[What the task asks]
Using the records below, copy exactly the part that opens with the line holding "camera: 75 degrees left, 0 degrees up" and closes with the line holding "[455, 475] x1.52", minus the pictures.

□ □ □ □ □ □ □

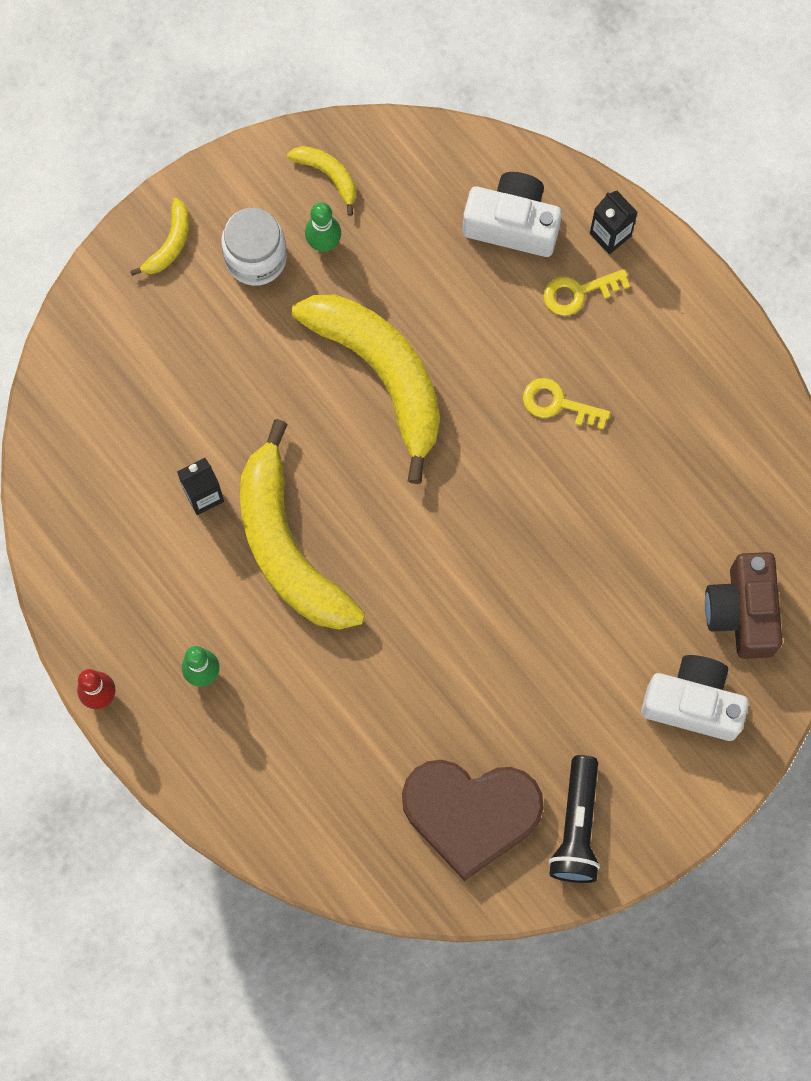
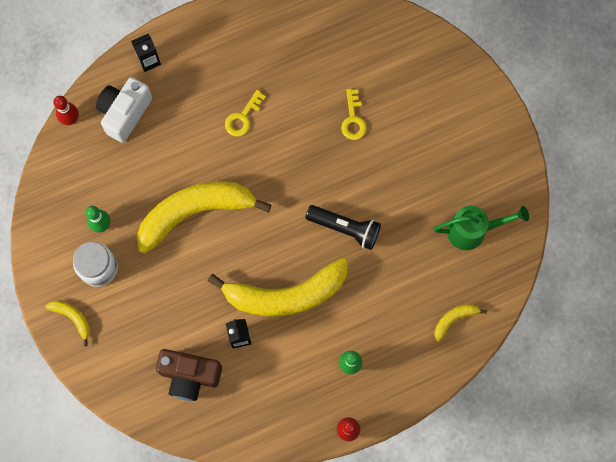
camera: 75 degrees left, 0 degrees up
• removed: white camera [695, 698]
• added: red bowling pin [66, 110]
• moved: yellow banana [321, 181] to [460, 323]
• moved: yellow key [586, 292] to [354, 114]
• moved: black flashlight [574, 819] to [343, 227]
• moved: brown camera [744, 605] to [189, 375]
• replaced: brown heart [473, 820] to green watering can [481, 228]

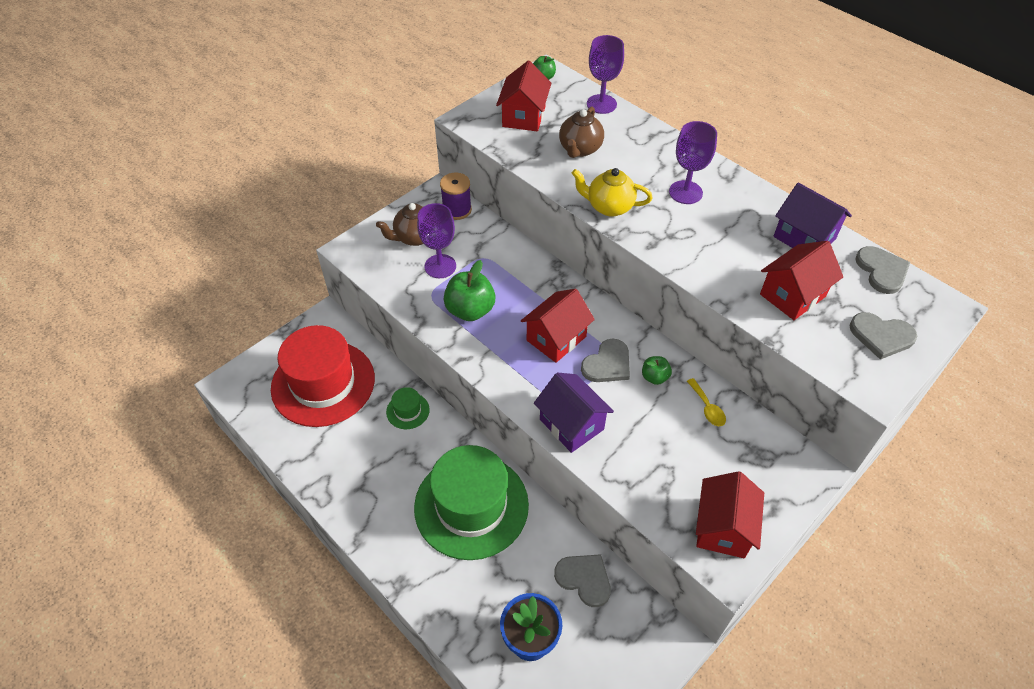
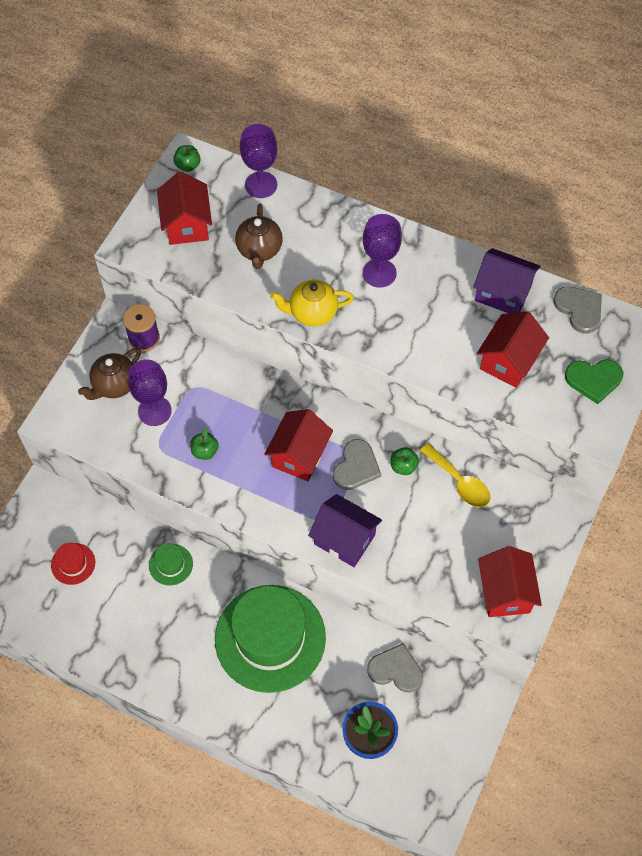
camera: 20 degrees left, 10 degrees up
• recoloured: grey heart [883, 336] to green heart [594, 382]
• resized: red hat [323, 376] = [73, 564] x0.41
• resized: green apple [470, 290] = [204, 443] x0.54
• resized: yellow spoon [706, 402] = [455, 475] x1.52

□ □ □ □ □ □ □

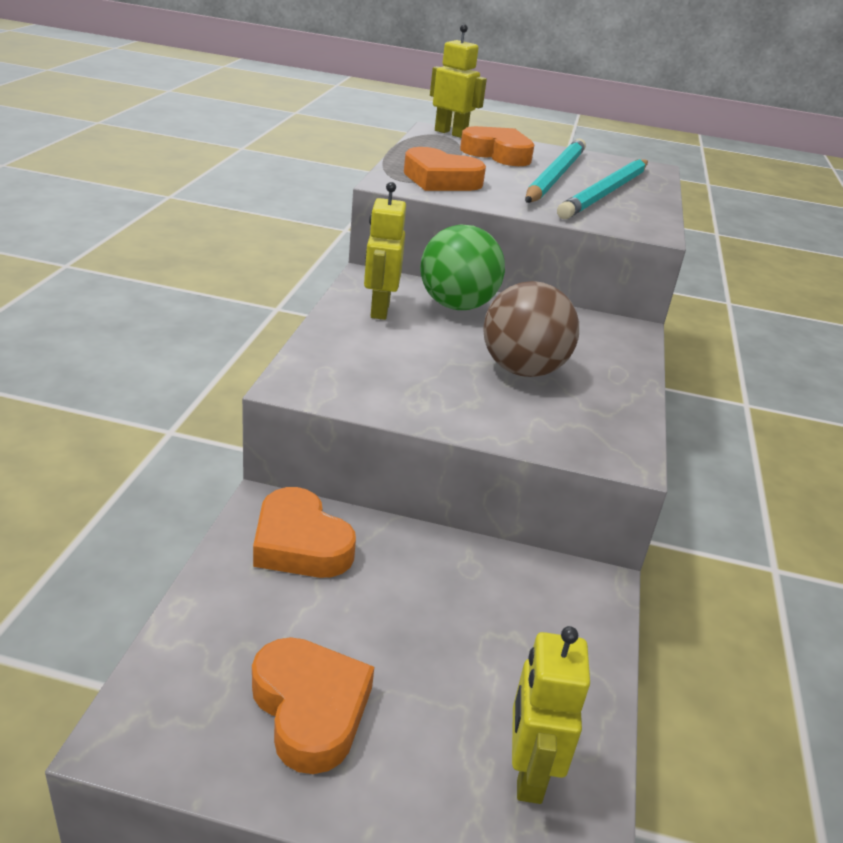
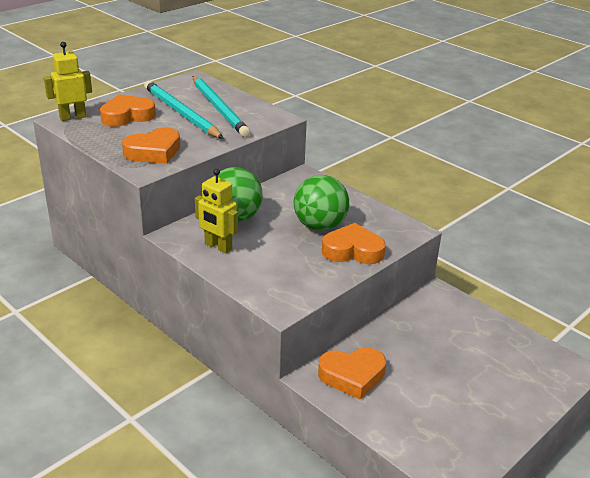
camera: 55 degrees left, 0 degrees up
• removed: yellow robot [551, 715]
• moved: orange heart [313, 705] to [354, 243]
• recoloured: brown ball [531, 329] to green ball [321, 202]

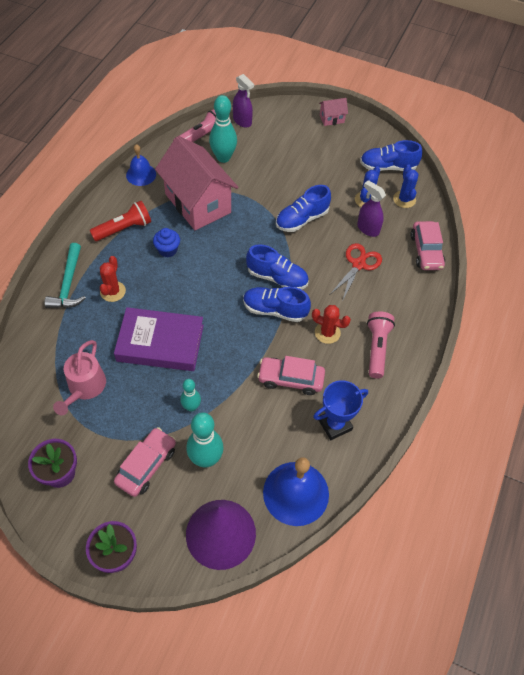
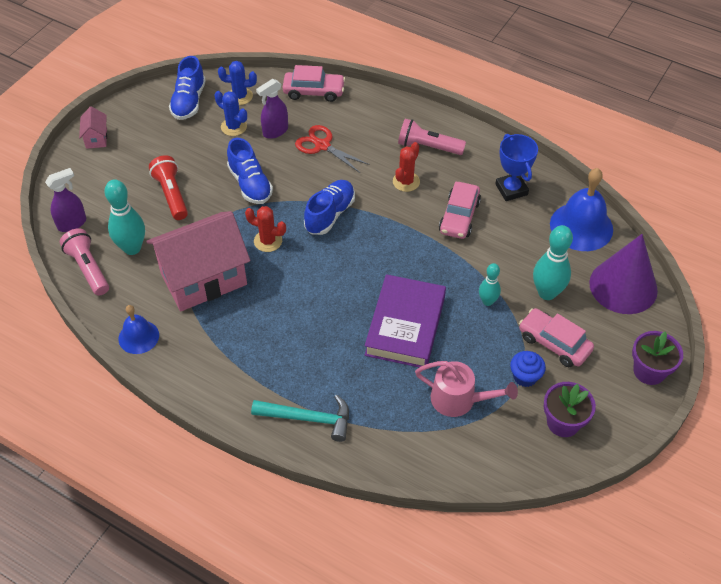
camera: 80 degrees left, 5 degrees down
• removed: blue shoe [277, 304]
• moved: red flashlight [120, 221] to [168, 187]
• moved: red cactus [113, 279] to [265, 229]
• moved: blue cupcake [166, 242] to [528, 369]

□ □ □ □ □ □ □

[Answer area]
camera: 75 degrees left, 0 degrees up
• removed: white camera [695, 698]
• added: red bowling pin [66, 110]
• moved: yellow banana [321, 181] to [460, 323]
• moved: yellow key [586, 292] to [354, 114]
• moved: black flashlight [574, 819] to [343, 227]
• moved: brown camera [744, 605] to [189, 375]
• replaced: brown heart [473, 820] to green watering can [481, 228]

camera: 20 degrees left, 10 degrees up
• recoloured: grey heart [883, 336] to green heart [594, 382]
• resized: red hat [323, 376] = [73, 564] x0.41
• resized: green apple [470, 290] = [204, 443] x0.54
• resized: yellow spoon [706, 402] = [455, 475] x1.52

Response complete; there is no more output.